The records below are to be written out again, exactly as they appear.

▶ Data extracts
Content starts

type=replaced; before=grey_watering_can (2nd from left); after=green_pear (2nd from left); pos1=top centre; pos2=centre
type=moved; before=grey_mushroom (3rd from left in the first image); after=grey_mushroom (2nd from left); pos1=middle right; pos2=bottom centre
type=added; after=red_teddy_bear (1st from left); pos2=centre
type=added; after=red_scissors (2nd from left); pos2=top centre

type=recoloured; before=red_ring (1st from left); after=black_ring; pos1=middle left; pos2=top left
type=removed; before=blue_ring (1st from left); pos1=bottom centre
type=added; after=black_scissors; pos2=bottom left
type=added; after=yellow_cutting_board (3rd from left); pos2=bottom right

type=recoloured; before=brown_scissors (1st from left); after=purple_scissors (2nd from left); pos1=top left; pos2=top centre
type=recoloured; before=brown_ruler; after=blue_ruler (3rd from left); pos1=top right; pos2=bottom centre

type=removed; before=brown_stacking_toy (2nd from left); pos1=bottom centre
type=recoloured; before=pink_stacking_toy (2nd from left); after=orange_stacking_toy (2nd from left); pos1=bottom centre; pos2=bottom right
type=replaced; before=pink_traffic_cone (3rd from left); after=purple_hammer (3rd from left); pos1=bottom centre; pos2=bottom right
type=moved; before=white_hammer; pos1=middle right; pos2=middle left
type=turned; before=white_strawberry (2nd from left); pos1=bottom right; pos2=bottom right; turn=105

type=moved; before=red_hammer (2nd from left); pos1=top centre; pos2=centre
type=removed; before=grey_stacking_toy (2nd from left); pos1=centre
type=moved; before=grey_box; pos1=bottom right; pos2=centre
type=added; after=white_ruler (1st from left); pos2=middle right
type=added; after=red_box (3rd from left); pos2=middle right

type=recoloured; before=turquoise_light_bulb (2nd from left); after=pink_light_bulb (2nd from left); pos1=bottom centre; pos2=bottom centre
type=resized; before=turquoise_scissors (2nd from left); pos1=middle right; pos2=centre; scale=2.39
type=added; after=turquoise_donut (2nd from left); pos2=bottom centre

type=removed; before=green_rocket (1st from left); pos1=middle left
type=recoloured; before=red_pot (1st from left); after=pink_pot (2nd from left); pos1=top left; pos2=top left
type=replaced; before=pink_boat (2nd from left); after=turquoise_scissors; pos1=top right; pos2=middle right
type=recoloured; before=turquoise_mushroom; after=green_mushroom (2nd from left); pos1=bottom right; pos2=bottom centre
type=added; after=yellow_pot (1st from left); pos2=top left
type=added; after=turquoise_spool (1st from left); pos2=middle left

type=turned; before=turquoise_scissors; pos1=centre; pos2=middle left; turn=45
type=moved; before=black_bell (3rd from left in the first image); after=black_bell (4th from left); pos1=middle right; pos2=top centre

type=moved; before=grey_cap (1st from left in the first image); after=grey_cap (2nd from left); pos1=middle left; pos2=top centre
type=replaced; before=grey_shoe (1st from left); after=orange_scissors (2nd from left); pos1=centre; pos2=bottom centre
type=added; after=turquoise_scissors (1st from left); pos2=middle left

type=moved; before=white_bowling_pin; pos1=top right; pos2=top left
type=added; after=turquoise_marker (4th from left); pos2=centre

Content ends

▶ Result of this exercise
type=replaced; before=grey_watering_can (2nd from left); after=green_pear (2nd from left); pos1=top centre; pos2=centre
type=moved; before=grey_mushroom (3rd from left in the first image); after=grey_mushroom (2nd from left); pos1=middle right; pos2=bottom centre
type=added; after=red_teddy_bear (1st from left); pos2=centre
type=added; after=red_scissors (2nd from left); pos2=top centre

type=recoloured; before=red_ring (1st from left); after=black_ring; pos1=middle left; pos2=top left
type=removed; before=blue_ring (1st from left); pos1=bottom centre
type=added; after=black_scissors; pos2=bottom left
type=added; after=yellow_cutting_board (3rd from left); pos2=bottom right

type=recoloured; before=brown_scissors (1st from left); after=purple_scissors (2nd from left); pos1=top left; pos2=top centre
type=recoloured; before=brown_ruler; after=blue_ruler (3rd from left); pos1=top right; pos2=bottom centre

type=removed; before=brown_stacking_toy (2nd from left); pos1=bottom centre
type=recoloured; before=pink_stacking_toy (2nd from left); after=orange_stacking_toy (2nd from left); pos1=bottom centre; pos2=bottom right
type=replaced; before=pink_traffic_cone (3rd from left); after=purple_hammer (3rd from left); pos1=bottom centre; pos2=bottom right
type=moved; before=white_hammer; pos1=middle right; pos2=middle left
type=turned; before=white_strawberry (2nd from left); pos1=bottom right; pos2=bottom right; turn=105

type=moved; before=red_hammer (2nd from left); pos1=top centre; pos2=centre
type=removed; before=grey_stacking_toy (2nd from left); pos1=centre
type=moved; before=grey_box; pos1=bottom right; pos2=centre
type=added; after=white_ruler (1st from left); pos2=middle right
type=added; after=red_box (3rd from left); pos2=middle right

type=recoloured; before=turquoise_light_bulb (2nd from left); after=pink_light_bulb (2nd from left); pos1=bottom centre; pos2=bottom centre
type=resized; before=turquoise_scissors (2nd from left); pos1=middle right; pos2=centre; scale=2.39
type=added; after=turquoise_donut (2nd from left); pos2=bottom centre

type=removed; before=green_rocket (1st from left); pos1=middle left
type=recoloured; before=red_pot (1st from left); after=pink_pot (2nd from left); pos1=top left; pos2=top left
type=replaced; before=pink_boat (2nd from left); after=turquoise_scissors; pos1=top right; pos2=middle right
type=recoloured; before=turquoise_mushroom; after=green_mushroom (2nd from left); pos1=bottom right; pos2=bottom centre
type=added; after=yellow_pot (1st from left); pos2=top left
type=added; after=turquoise_spool (1st from left); pos2=middle left

type=turned; before=turquoise_scissors; pos1=centre; pos2=middle left; turn=45
type=moved; before=black_bell (3rd from left in the first image); after=black_bell (4th from left); pos1=middle right; pos2=top centre

type=moved; before=grey_cap (1st from left in the first image); after=grey_cap (2nd from left); pos1=middle left; pos2=top centre
type=replaced; before=grey_shoe (1st from left); after=orange_scissors (2nd from left); pos1=centre; pos2=bottom centre
type=added; after=turquoise_scissors (1st from left); pos2=middle left

type=moved; before=white_bowling_pin; pos1=top right; pos2=top left
type=added; after=turquoise_marker (4th from left); pos2=centre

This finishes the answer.